Provided information START

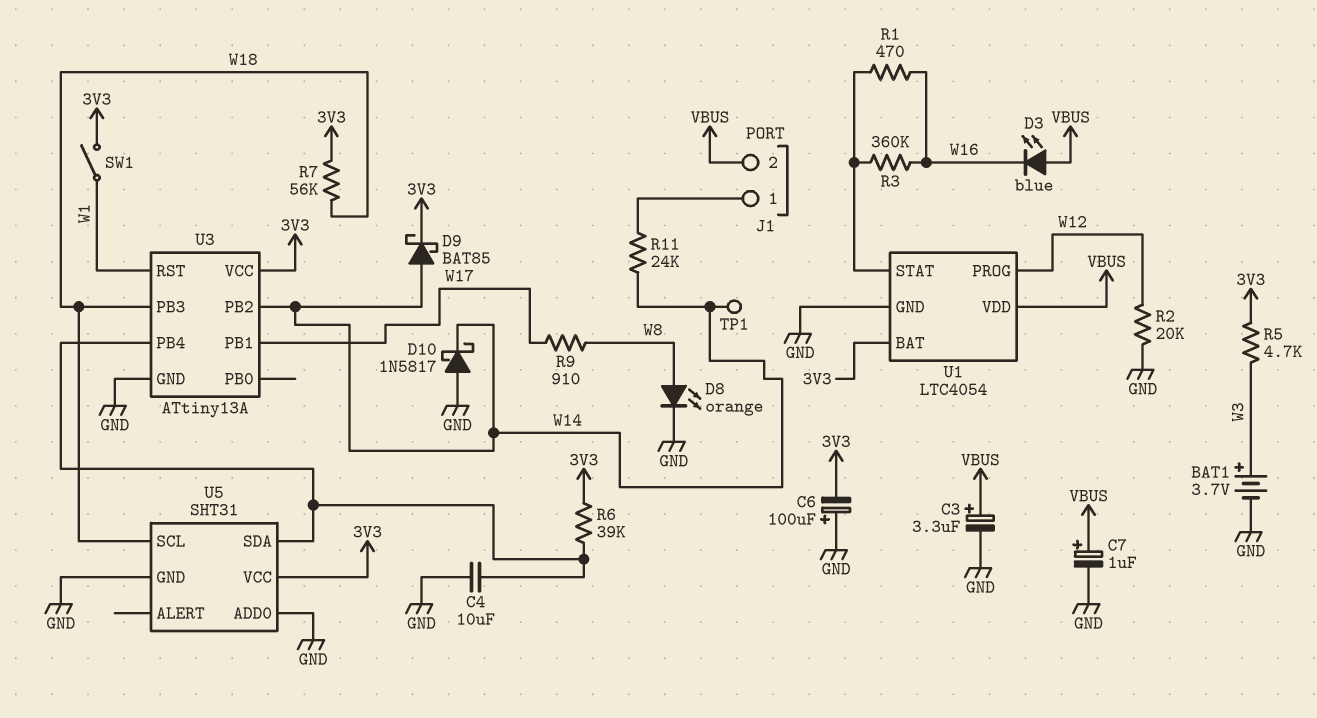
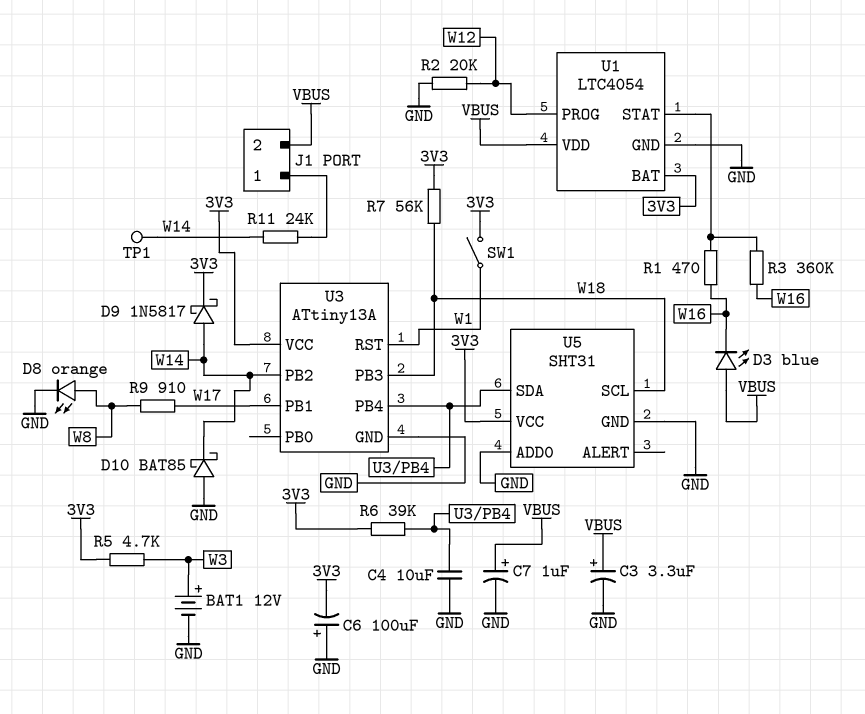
BAT1: 3.7V (plus W3, minus GND) -> 12V (plus W3, minus GND)
D9: schottky BAT85 (A W14, K 3V3) -> schottky 1N5817 (A W14, K 3V3)
D10: schottky 1N5817 (A GND, K W14) -> schottky BAT85 (A GND, K W14)

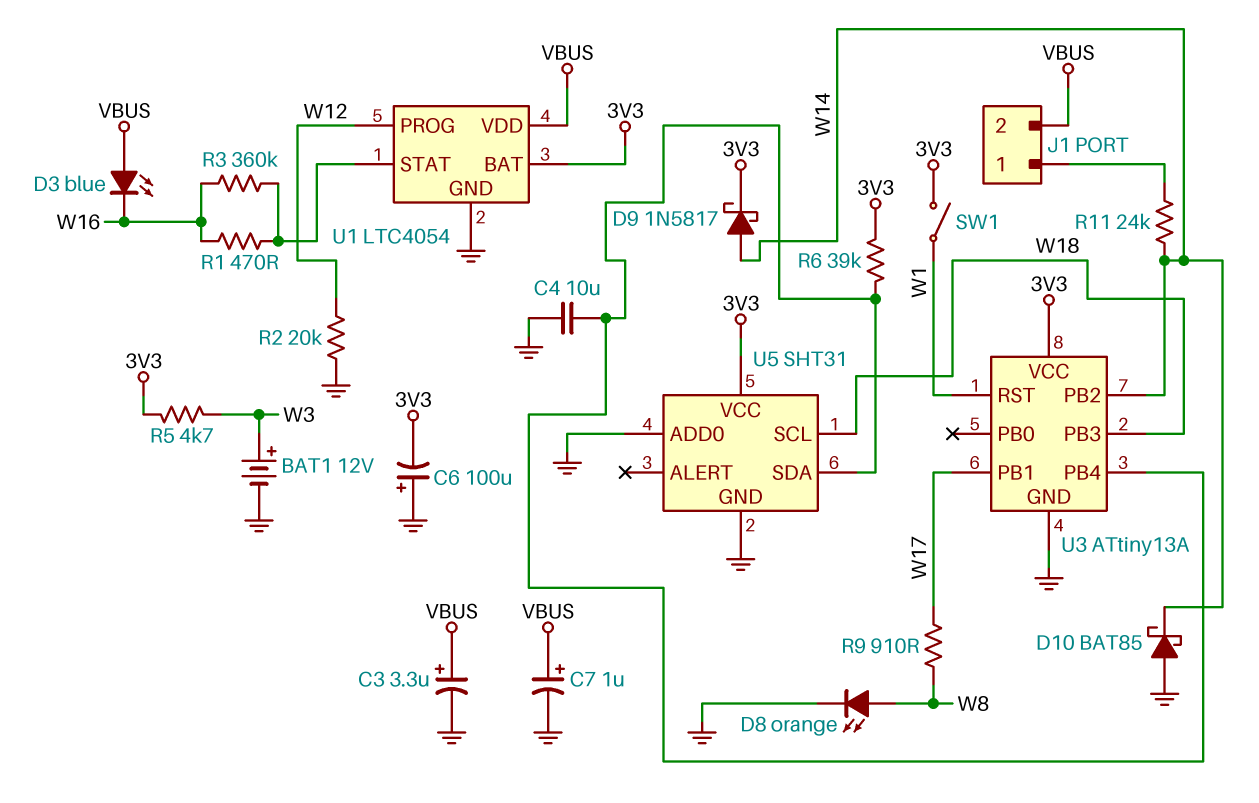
R7: 56k (3V3, W18) -> none
TP1: test point (W14) -> none

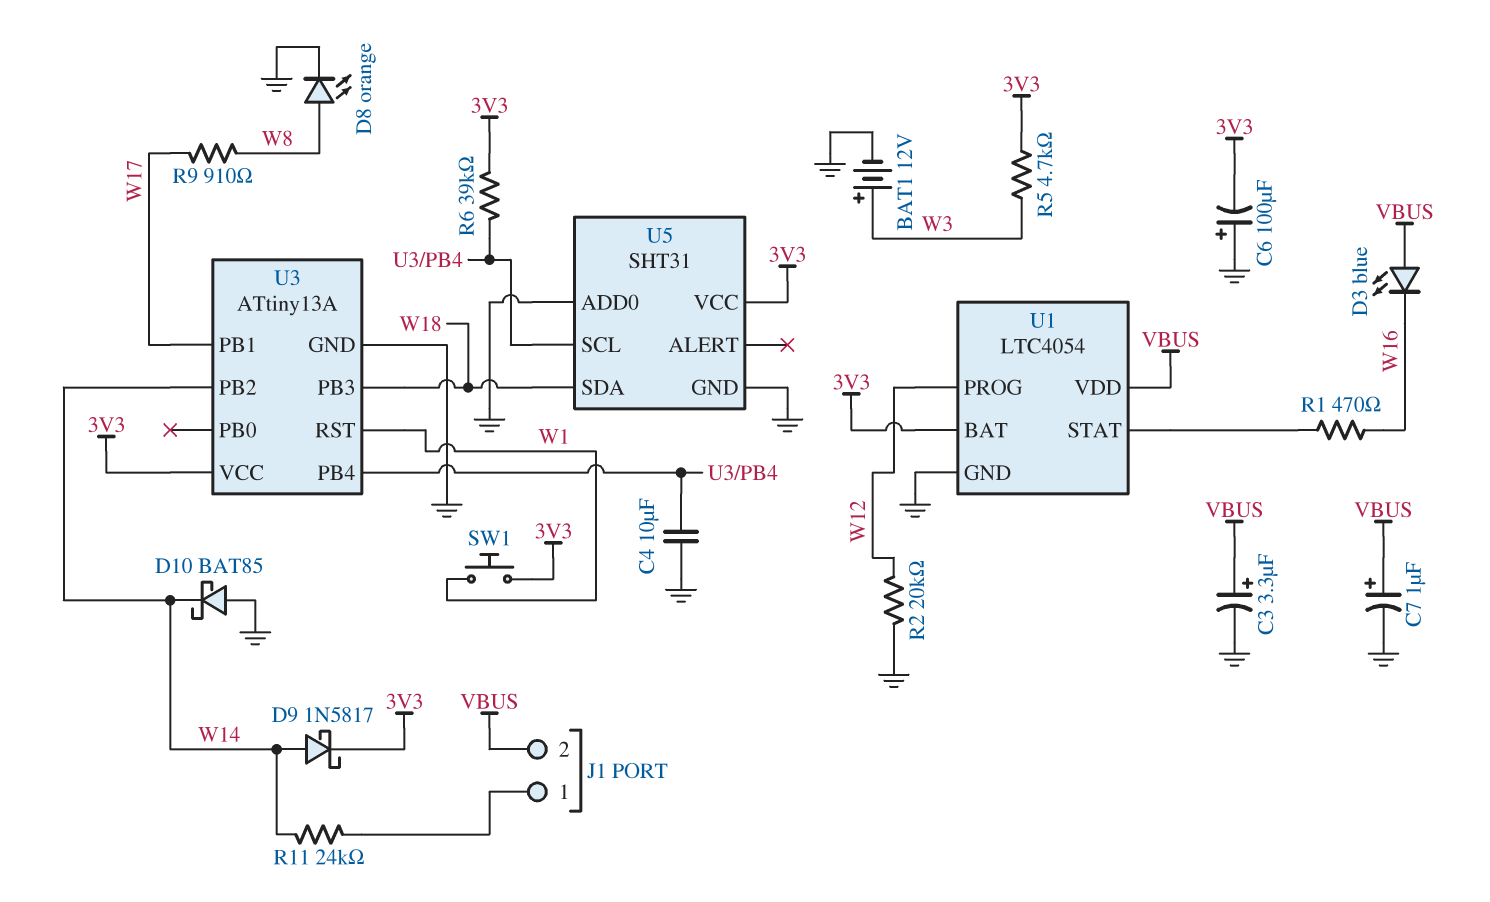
R3: 360k (U1/STAT, W16) -> none
SW1: switch (3V3, W1) -> button (3V3, W1)
U5 pin SCL: W18 -> U3/PB4
U5 pin SDA: U3/PB4 -> W18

Provided information END

Exercise brief: Output the lines above verbatim, images excluded.

Exercise answer:
BAT1: 3.7V (plus W3, minus GND) -> 12V (plus W3, minus GND)
D9: schottky BAT85 (A W14, K 3V3) -> schottky 1N5817 (A W14, K 3V3)
D10: schottky 1N5817 (A GND, K W14) -> schottky BAT85 (A GND, K W14)

R7: 56k (3V3, W18) -> none
TP1: test point (W14) -> none

R3: 360k (U1/STAT, W16) -> none
SW1: switch (3V3, W1) -> button (3V3, W1)
U5 pin SCL: W18 -> U3/PB4
U5 pin SDA: U3/PB4 -> W18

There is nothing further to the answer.